PROBLEM DETAILS —
Your job is to retype all of the data word for word, leaving every image out.

DATA —
□ □ □ □ □
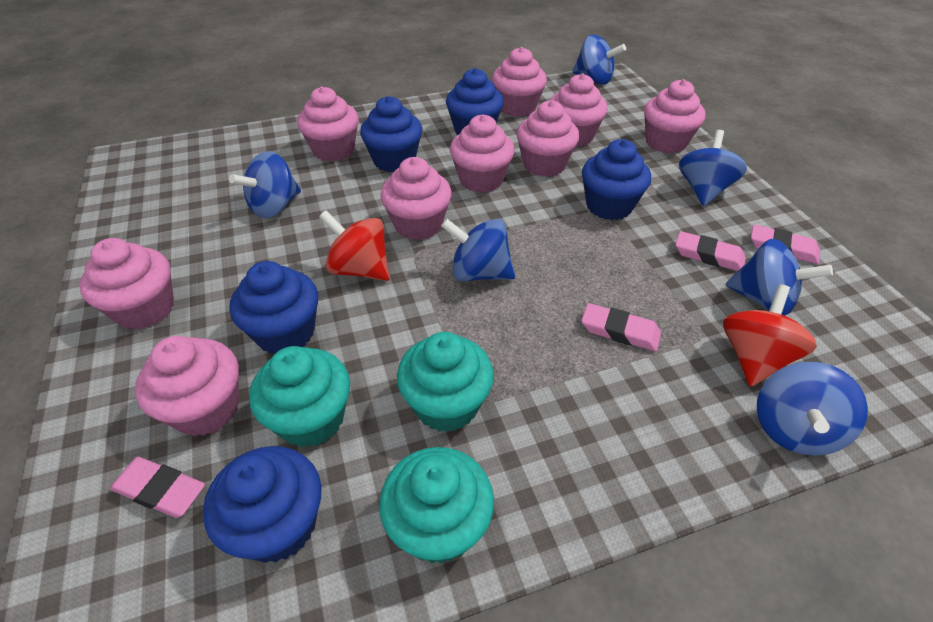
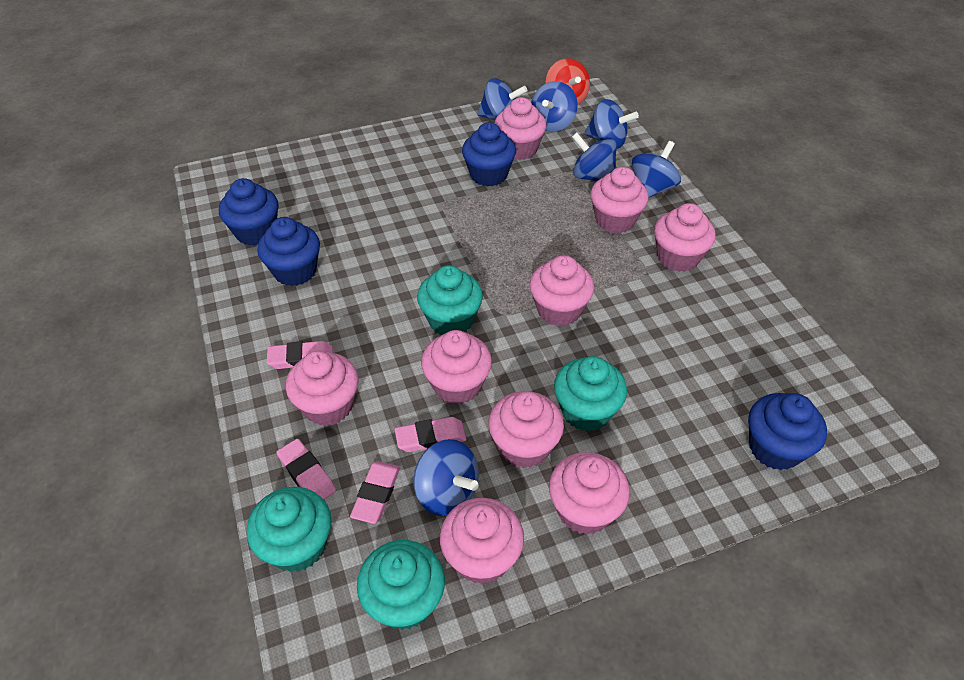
blue cupcake: 5 -> 4
red spinning top: 2 -> 1
turquoise cupcake: 3 -> 4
□ □ □ □ □
SOLUTION FOR THIS PROBLEM —
blue cupcake: 5 -> 4
red spinning top: 2 -> 1
turquoise cupcake: 3 -> 4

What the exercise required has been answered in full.